* [MATERIALS PROVIDED]:
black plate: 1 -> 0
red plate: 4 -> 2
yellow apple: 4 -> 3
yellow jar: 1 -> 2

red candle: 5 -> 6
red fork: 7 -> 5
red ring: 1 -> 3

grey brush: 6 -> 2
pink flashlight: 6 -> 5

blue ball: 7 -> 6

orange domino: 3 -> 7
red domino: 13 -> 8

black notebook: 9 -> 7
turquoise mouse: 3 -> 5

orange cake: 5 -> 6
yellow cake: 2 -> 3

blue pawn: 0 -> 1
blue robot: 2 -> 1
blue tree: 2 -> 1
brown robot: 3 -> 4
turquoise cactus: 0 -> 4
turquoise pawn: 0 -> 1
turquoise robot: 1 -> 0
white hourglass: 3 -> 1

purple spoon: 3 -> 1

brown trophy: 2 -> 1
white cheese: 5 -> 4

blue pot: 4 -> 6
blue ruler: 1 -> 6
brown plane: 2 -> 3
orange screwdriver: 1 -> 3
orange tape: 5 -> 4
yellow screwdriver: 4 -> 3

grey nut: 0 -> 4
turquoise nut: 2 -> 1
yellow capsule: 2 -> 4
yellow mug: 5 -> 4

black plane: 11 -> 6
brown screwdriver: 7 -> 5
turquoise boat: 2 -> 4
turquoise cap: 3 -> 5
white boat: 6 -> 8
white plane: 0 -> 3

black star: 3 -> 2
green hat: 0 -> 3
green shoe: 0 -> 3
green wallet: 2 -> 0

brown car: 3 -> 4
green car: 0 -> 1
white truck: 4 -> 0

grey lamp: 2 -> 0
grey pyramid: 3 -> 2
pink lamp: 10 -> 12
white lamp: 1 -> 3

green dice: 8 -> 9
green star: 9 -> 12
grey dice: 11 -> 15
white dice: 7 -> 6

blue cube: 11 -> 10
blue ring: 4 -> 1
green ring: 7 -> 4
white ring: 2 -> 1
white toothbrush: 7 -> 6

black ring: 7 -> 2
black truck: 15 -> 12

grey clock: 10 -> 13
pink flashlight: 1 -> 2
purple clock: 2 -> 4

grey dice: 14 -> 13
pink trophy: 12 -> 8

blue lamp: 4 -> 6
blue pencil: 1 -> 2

* [TASK STATEMENT]: Each line above with the word "dice" must be returned.

* [ANSWER TO THIS TASK]:
green dice: 8 -> 9
grey dice: 11 -> 15
white dice: 7 -> 6
grey dice: 14 -> 13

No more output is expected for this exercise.